Reproduce the material below character for character, leaving out the pictures.

----- Material provided

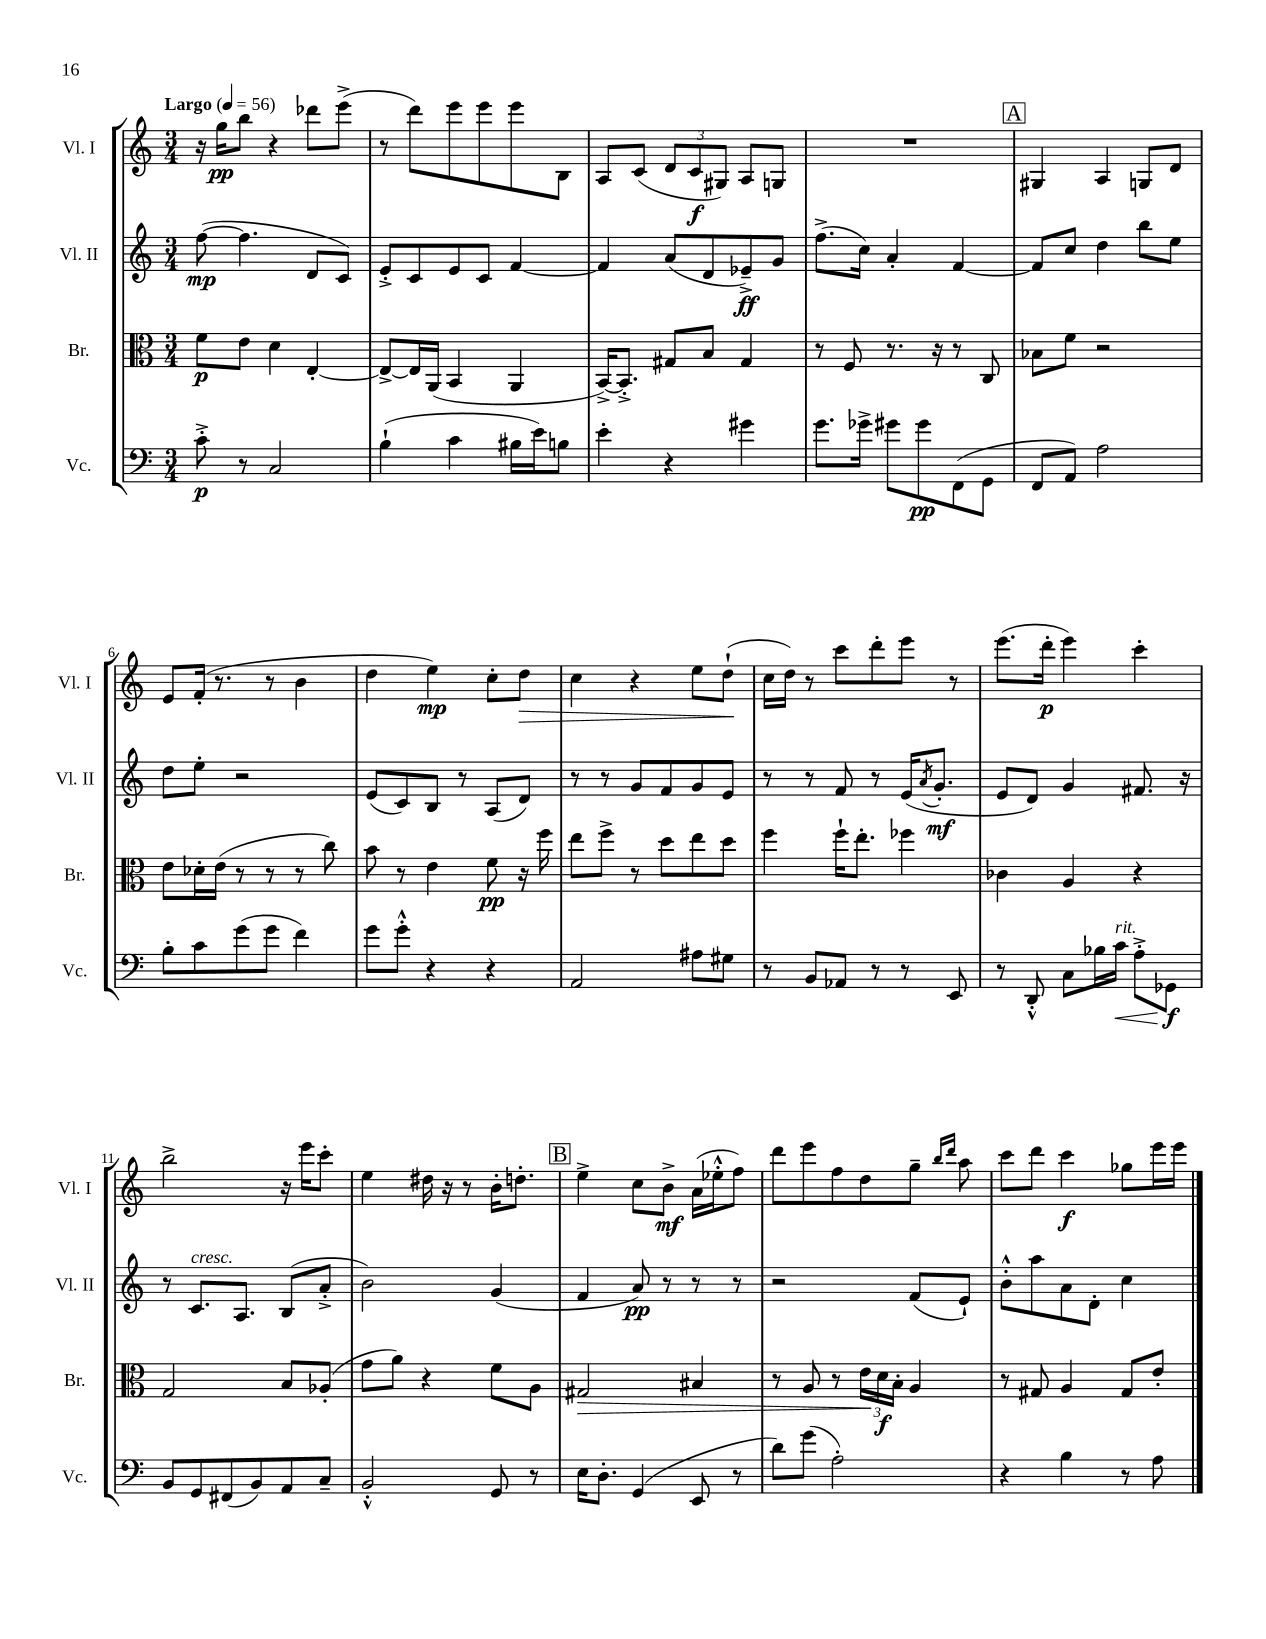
<<
\new StaffGroup <<
\new Staff = "s0" \with { instrumentName = "Vl. I" shortInstrumentName = "Vl. I" } {
    \clef treble \key c \major \numericTimeSignature \time 3/4 \tempo "Largo" 4 = 56
    r16 g''16\pp b''8 r4 des'''8 e'''8->( |
    r8 d'''8) e'''8 e'''8 e'''8 b8 |
    a8 c'8( \tuplet 3/2 { d'8 c'8\f gis8) } a8 g8 |
    R2. |
    \mark \markup { \box "A" } gis4 a4 g8 d'8 |
    e'8 f'16-.( r8. r8 b'4 |
    d''4 e''4\mp) c''8-. d''8\> |
    c''4 r4 e''8 d''8-!\!( |
    c''16 d''16) r8 c'''8 d'''8-. e'''8 r8 |
    e'''8.( d'''16-.\p e'''4) c'''4-. |
    b''2-> r16 e'''16 c'''8-. |
    e''4 dis''16 r16 r8 b'16-. d''8.-. |
    \mark \markup { \box "B" } e''4-> c''8 b'8->\mf a'16( ees''16-.-^ f''8) |
    d'''8 e'''8 f''8 d''8 g''8-- \grace { b''16 d'''16 } a''8 |
    c'''8 d'''8 c'''4\f ges''8 e'''16 e'''16 \bar "|." |
}
\new Staff = "s1" \with { instrumentName = "Vl. II" shortInstrumentName = "Vl. II" } {
    \clef treble \key c \major \numericTimeSignature \time 3/4
    f''8~\mp( f''4. d'8 c'8) |
    e'8-.-> c'8 e'8 c'8 f'4~ |
    f'4 a'8( d'8 ees'8--->\ff) g'8 |
    f''8.->( c''16) a'4-. f'4~ |
    \mark \markup { \box "A" } f'8 c''8 d''4 b''8 e''8 |
    d''8 e''8-. r2 |
    e'8( c'8) b8 r8 a8( d'8) |
    r8 r8 g'8 f'8 g'8 e'8 |
    r8 r8 f'8 r8 e'16( \acciaccatura { a'8 } g'8.-.\mf |
    e'8 d'8) g'4 fis'8. r16 |
    r8 c'8.^\markup { \italic "cresc." } a8. b8( a'8-.-> |
    b'2) g'4( |
    \mark \markup { \box "B" } f'4 a'8\pp) r8 r8 r8 |
    r2 f'8( e'8-!) |
    b'8-.-^ a''8 a'8 d'8-. c''4 \bar "|." |
}
\new Staff = "s2" \with { instrumentName = "Br." shortInstrumentName = "Br." } {
    \clef alto \key c \major \numericTimeSignature \time 3/4
    f'8\p e'8 d'4 e4~-. |
    e8~-> e16 a,16( b,4 a,4 |
    b,16~->) b,8.-.-> gis8 b8 gis4 |
    r8 f8 r8. r16 r8 c8 |
    \mark \markup { \box "A" } bes8 f'8 r2 |
    e'8 des'16-. e'16( r8 r8 r8 c''8) |
    b'8 r8 e'4 f'8\pp r16 f''16 |
    e''8 f''8-> r8 d''8 e''8 d''8 |
    f''4 f''16-! e''8.-. fes''4 |
    ces'4 a4 r4 |
    g2 b8 aes8-.( |
    g'8 a'8) r4 f'8 a8 |
    \mark \markup { \box "B" } gis2\> bis4 |
    r8 a8 r8 \tuplet 3/2 { e'16\! d'16\f b16-. } a4 |
    r8 gis8 a4 gis8 e'8-. \bar "|." |
}
\new Staff = "s3" \with { instrumentName = "Vc." shortInstrumentName = "Vc." } {
    \clef bass \key c \major \numericTimeSignature \time 3/4
    c'8-.->\p r8 c2 |
    b4-!( c'4 bis16 e'16) b8 |
    e'4-. r4 gis'4 |
    g'8. ges'16-> gis'8 gis'8\pp f,8( g,8 |
    \mark \markup { \box "A" } f,8 a,8) a2 |
    b8-. c'8 g'8( g'8 f'4) |
    g'8 g'8-.-^ r4 r4 |
    a,2 ais8 gis8 |
    r8 b,8 aes,8 r8 r8 e,8 |
    r8 d,8-.-^ c8 bes16 c'16\<^\markup { \italic "rit." } a8-.-> ges,8\f\! |
    b,8 g,8 fis,8( b,8) a,8 c8-- |
    b,2-.-^ g,8 r8 |
    \mark \markup { \box "B" } e16 d8.-. g,4( e,8 r8 |
    d'8) g'8( a2-.) |
    r4 b4 r8 a8 \bar "|." |
}
>>
>>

----------

Response to the exercise:
<<
\new StaffGroup <<
\new Staff = "s0" \with { instrumentName = "Vl. I" shortInstrumentName = "Vl. I" } {
    \clef treble \key c \major \numericTimeSignature \time 3/4 \tempo "Largo" 4 = 56
    r16 g''16\pp b''8 r4 des'''8 e'''8->( |
    r8 d'''8) e'''8 e'''8 e'''8 b8 |
    a8 c'8( \tuplet 3/2 { d'8 c'8\f gis8) } a8 g8 |
    R2. |
    \mark \markup { \box "A" } gis4 a4 g8 d'8 |
    e'8 f'16-.( r8. r8 b'4 |
    d''4 e''4\mp) c''8-. d''8\> |
    c''4 r4 e''8 d''8-!\!( |
    c''16 d''16) r8 c'''8 d'''8-. e'''8 r8 |
    e'''8.( d'''16-.\p e'''4) c'''4-. |
    b''2-> r16 e'''16 c'''8-. |
    e''4 dis''16 r16 r8 b'16-. d''8.-. |
    \mark \markup { \box "B" } e''4-> c''8 b'8->\mf a'16( ees''16-.-^ f''8) |
    d'''8 e'''8 f''8 d''8 g''8-- \grace { b''16 d'''16 } a''8 |
    c'''8 d'''8 c'''4\f ges''8 e'''16 e'''16 \bar "|." |
}
\new Staff = "s1" \with { instrumentName = "Vl. II" shortInstrumentName = "Vl. II" } {
    \clef treble \key c \major \numericTimeSignature \time 3/4
    f''8~\mp( f''4. d'8 c'8) |
    e'8-.-> c'8 e'8 c'8 f'4~ |
    f'4 a'8( d'8 ees'8--->\ff) g'8 |
    f''8.->( c''16) a'4-. f'4~ |
    \mark \markup { \box "A" } f'8 c''8 d''4 b''8 e''8 |
    d''8 e''8-. r2 |
    e'8( c'8) b8 r8 a8( d'8) |
    r8 r8 g'8 f'8 g'8 e'8 |
    r8 r8 f'8 r8 e'16( \acciaccatura { a'8 } g'8.-.\mf |
    e'8 d'8) g'4 fis'8. r16 |
    r8 c'8.^\markup { \italic "cresc." } a8. b8( a'8-.-> |
    b'2) g'4( |
    \mark \markup { \box "B" } f'4 a'8\pp) r8 r8 r8 |
    r2 f'8( e'8-!) |
    b'8-.-^ a''8 a'8 d'8-. c''4 \bar "|." |
}
\new Staff = "s2" \with { instrumentName = "Br." shortInstrumentName = "Br." } {
    \clef alto \key c \major \numericTimeSignature \time 3/4
    f'8\p e'8 d'4 e4~-. |
    e8~-> e16 a,16( b,4 a,4 |
    b,16~->) b,8.-.-> gis8 b8 gis4 |
    r8 f8 r8. r16 r8 c8 |
    \mark \markup { \box "A" } bes8 f'8 r2 |
    e'8 des'16-. e'16( r8 r8 r8 c''8) |
    b'8 r8 e'4 f'8\pp r16 f''16 |
    e''8 f''8-> r8 d''8 e''8 d''8 |
    f''4 f''16-! e''8.-. fes''4 |
    ces'4 a4 r4 |
    g2 b8 aes8-.( |
    g'8 a'8) r4 f'8 a8 |
    \mark \markup { \box "B" } gis2\> bis4 |
    r8 a8 r8 \tuplet 3/2 { e'16\! d'16\f b16-. } a4 |
    r8 gis8 a4 gis8 e'8-. \bar "|." |
}
\new Staff = "s3" \with { instrumentName = "Vc." shortInstrumentName = "Vc." } {
    \clef bass \key c \major \numericTimeSignature \time 3/4
    c'8-.->\p r8 c2 |
    b4-!( c'4 bis16 e'16) b8 |
    e'4-. r4 gis'4 |
    g'8. ges'16-> gis'8 gis'8\pp f,8( g,8 |
    \mark \markup { \box "A" } f,8 a,8) a2 |
    b8-. c'8 g'8( g'8 f'4) |
    g'8 g'8-.-^ r4 r4 |
    a,2 ais8 gis8 |
    r8 b,8 aes,8 r8 r8 e,8 |
    r8 d,8-.-^ c8 bes16 c'16\<^\markup { \italic "rit." } a8-.-> ges,8\f\! |
    b,8 g,8 fis,8( b,8) a,8 c8-- |
    b,2-.-^ g,8 r8 |
    \mark \markup { \box "B" } e16 d8.-. g,4( e,8 r8 |
    d'8) g'8( a2-.) |
    r4 b4 r8 a8 \bar "|." |
}
>>
>>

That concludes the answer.